● Problem details:
For this exercise, retype each line of the material below verbatim and omit any picture.

--- Data excerpts Enclosed Below ---

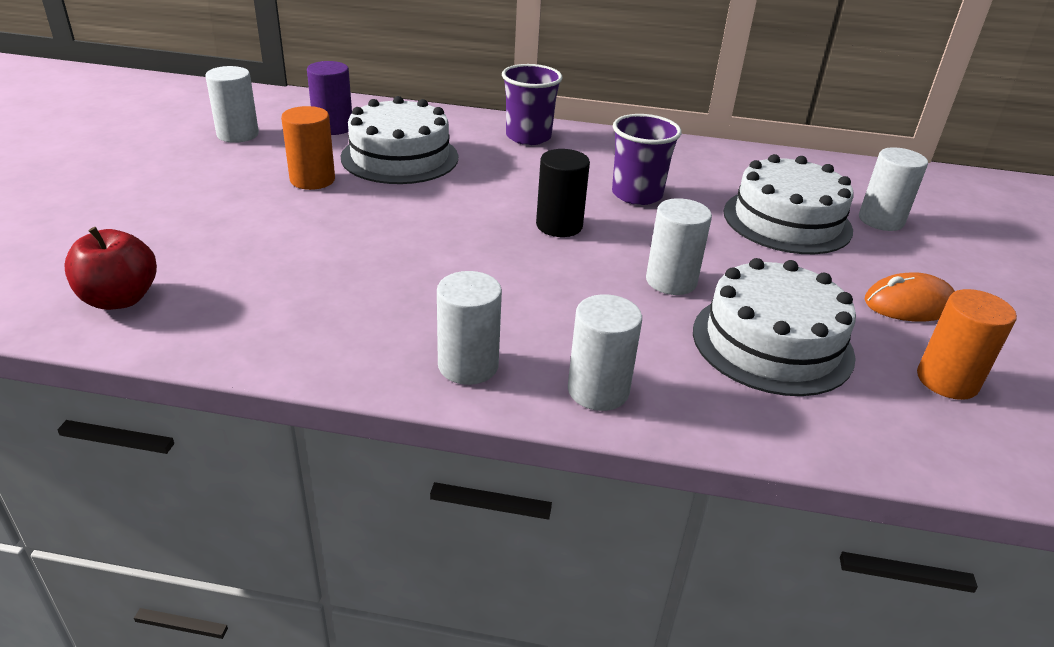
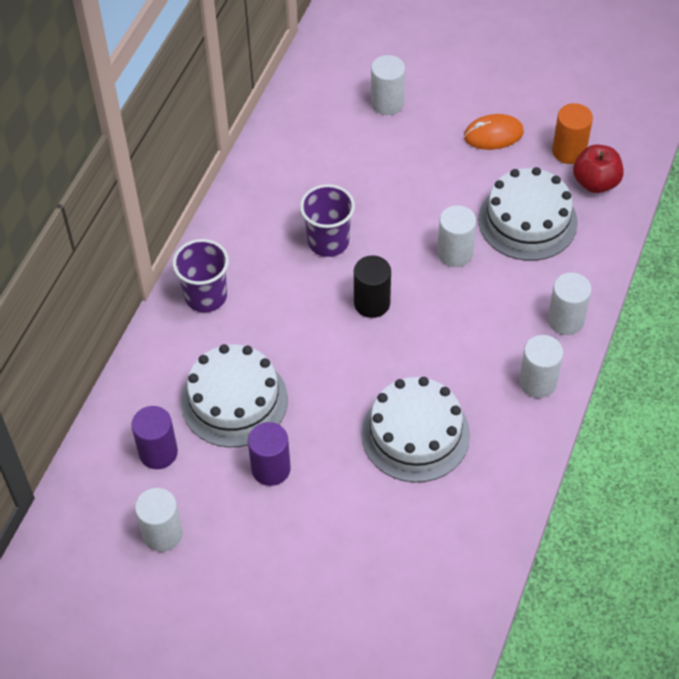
camera: 75 degrees left, 20 degrees up
(120, 299) = (445, 587): red apple -> red apple (595, 182)
(312, 180) = (271, 469): orange cylinder -> purple cylinder
(787, 221) = (381, 159): white cake -> white cake (415, 434)
(909, 304) = (493, 134): orange mouse -> orange mouse turned 75 degrees clockwise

--- End of Enclosed Data excerpts ---

● Answer to this problem:
camera: 75 degrees left, 20 degrees up
(120, 299) = (445, 587): red apple -> red apple (595, 182)
(312, 180) = (271, 469): orange cylinder -> purple cylinder
(787, 221) = (381, 159): white cake -> white cake (415, 434)
(909, 304) = (493, 134): orange mouse -> orange mouse turned 75 degrees clockwise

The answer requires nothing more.